> **Task instructions**
The answer must be an exact reproduction of all the entries.

> **Materials provided**
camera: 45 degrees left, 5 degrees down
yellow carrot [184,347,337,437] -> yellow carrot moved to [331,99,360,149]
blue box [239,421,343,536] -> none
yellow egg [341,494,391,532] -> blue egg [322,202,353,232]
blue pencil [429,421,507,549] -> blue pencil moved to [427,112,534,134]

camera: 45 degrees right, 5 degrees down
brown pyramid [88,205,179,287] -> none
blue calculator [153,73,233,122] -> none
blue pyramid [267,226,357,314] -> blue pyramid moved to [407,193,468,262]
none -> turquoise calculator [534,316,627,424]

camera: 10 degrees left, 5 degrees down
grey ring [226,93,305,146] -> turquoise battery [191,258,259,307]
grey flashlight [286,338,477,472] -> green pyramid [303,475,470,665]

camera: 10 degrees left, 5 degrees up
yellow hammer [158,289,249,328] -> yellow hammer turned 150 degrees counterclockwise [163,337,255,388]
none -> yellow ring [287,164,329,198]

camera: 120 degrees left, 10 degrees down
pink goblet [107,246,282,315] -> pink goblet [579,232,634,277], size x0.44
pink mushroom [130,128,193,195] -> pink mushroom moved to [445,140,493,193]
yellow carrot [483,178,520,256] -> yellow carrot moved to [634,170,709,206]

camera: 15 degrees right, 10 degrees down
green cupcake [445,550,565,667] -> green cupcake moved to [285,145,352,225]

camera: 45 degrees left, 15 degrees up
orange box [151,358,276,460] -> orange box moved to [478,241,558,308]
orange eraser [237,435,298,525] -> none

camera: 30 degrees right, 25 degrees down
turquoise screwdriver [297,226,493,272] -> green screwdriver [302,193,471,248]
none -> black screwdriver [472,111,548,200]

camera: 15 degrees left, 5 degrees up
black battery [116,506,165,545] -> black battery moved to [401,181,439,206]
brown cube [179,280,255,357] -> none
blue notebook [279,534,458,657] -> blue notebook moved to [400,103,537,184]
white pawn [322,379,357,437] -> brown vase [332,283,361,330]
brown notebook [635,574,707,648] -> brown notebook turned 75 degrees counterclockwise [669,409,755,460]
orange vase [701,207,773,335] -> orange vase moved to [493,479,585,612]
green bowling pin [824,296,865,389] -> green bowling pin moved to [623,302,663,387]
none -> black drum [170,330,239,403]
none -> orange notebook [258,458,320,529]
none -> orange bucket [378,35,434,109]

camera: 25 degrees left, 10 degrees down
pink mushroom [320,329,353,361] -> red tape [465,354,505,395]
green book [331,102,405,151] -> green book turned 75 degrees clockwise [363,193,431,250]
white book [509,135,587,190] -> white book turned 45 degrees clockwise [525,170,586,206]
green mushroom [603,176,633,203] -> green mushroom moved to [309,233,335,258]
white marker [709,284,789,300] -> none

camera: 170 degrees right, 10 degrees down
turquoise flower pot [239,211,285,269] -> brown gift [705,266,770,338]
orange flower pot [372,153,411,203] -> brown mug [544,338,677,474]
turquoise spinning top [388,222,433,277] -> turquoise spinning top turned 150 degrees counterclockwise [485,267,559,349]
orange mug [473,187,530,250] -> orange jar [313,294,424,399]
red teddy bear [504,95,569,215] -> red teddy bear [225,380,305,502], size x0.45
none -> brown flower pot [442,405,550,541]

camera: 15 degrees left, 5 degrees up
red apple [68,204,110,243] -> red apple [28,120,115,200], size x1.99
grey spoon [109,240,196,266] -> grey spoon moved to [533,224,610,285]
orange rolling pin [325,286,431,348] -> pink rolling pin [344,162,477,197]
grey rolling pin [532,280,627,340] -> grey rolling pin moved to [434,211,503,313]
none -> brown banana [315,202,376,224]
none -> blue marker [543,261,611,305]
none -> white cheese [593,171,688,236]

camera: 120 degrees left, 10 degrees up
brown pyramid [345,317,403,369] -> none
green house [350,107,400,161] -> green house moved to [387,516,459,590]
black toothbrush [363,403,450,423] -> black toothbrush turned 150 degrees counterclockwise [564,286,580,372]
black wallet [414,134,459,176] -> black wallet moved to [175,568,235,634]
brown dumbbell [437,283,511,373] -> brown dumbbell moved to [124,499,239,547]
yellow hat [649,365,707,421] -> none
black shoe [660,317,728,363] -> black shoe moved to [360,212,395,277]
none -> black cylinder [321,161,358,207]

> **Solution for this task**
camera: 45 degrees left, 5 degrees down
yellow carrot [184,347,337,437] -> yellow carrot moved to [331,99,360,149]
blue box [239,421,343,536] -> none
yellow egg [341,494,391,532] -> blue egg [322,202,353,232]
blue pencil [429,421,507,549] -> blue pencil moved to [427,112,534,134]

camera: 45 degrees right, 5 degrees down
brown pyramid [88,205,179,287] -> none
blue calculator [153,73,233,122] -> none
blue pyramid [267,226,357,314] -> blue pyramid moved to [407,193,468,262]
none -> turquoise calculator [534,316,627,424]

camera: 10 degrees left, 5 degrees down
grey ring [226,93,305,146] -> turquoise battery [191,258,259,307]
grey flashlight [286,338,477,472] -> green pyramid [303,475,470,665]

camera: 10 degrees left, 5 degrees up
yellow hammer [158,289,249,328] -> yellow hammer turned 150 degrees counterclockwise [163,337,255,388]
none -> yellow ring [287,164,329,198]

camera: 120 degrees left, 10 degrees down
pink goblet [107,246,282,315] -> pink goblet [579,232,634,277], size x0.44
pink mushroom [130,128,193,195] -> pink mushroom moved to [445,140,493,193]
yellow carrot [483,178,520,256] -> yellow carrot moved to [634,170,709,206]

camera: 15 degrees right, 10 degrees down
green cupcake [445,550,565,667] -> green cupcake moved to [285,145,352,225]

camera: 45 degrees left, 15 degrees up
orange box [151,358,276,460] -> orange box moved to [478,241,558,308]
orange eraser [237,435,298,525] -> none

camera: 30 degrees right, 25 degrees down
turquoise screwdriver [297,226,493,272] -> green screwdriver [302,193,471,248]
none -> black screwdriver [472,111,548,200]

camera: 15 degrees left, 5 degrees up
black battery [116,506,165,545] -> black battery moved to [401,181,439,206]
brown cube [179,280,255,357] -> none
blue notebook [279,534,458,657] -> blue notebook moved to [400,103,537,184]
white pawn [322,379,357,437] -> brown vase [332,283,361,330]
brown notebook [635,574,707,648] -> brown notebook turned 75 degrees counterclockwise [669,409,755,460]
orange vase [701,207,773,335] -> orange vase moved to [493,479,585,612]
green bowling pin [824,296,865,389] -> green bowling pin moved to [623,302,663,387]
none -> black drum [170,330,239,403]
none -> orange notebook [258,458,320,529]
none -> orange bucket [378,35,434,109]

camera: 25 degrees left, 10 degrees down
pink mushroom [320,329,353,361] -> red tape [465,354,505,395]
green book [331,102,405,151] -> green book turned 75 degrees clockwise [363,193,431,250]
white book [509,135,587,190] -> white book turned 45 degrees clockwise [525,170,586,206]
green mushroom [603,176,633,203] -> green mushroom moved to [309,233,335,258]
white marker [709,284,789,300] -> none

camera: 170 degrees right, 10 degrees down
turquoise flower pot [239,211,285,269] -> brown gift [705,266,770,338]
orange flower pot [372,153,411,203] -> brown mug [544,338,677,474]
turquoise spinning top [388,222,433,277] -> turquoise spinning top turned 150 degrees counterclockwise [485,267,559,349]
orange mug [473,187,530,250] -> orange jar [313,294,424,399]
red teddy bear [504,95,569,215] -> red teddy bear [225,380,305,502], size x0.45
none -> brown flower pot [442,405,550,541]

camera: 15 degrees left, 5 degrees up
red apple [68,204,110,243] -> red apple [28,120,115,200], size x1.99
grey spoon [109,240,196,266] -> grey spoon moved to [533,224,610,285]
orange rolling pin [325,286,431,348] -> pink rolling pin [344,162,477,197]
grey rolling pin [532,280,627,340] -> grey rolling pin moved to [434,211,503,313]
none -> brown banana [315,202,376,224]
none -> blue marker [543,261,611,305]
none -> white cheese [593,171,688,236]

camera: 120 degrees left, 10 degrees up
brown pyramid [345,317,403,369] -> none
green house [350,107,400,161] -> green house moved to [387,516,459,590]
black toothbrush [363,403,450,423] -> black toothbrush turned 150 degrees counterclockwise [564,286,580,372]
black wallet [414,134,459,176] -> black wallet moved to [175,568,235,634]
brown dumbbell [437,283,511,373] -> brown dumbbell moved to [124,499,239,547]
yellow hat [649,365,707,421] -> none
black shoe [660,317,728,363] -> black shoe moved to [360,212,395,277]
none -> black cylinder [321,161,358,207]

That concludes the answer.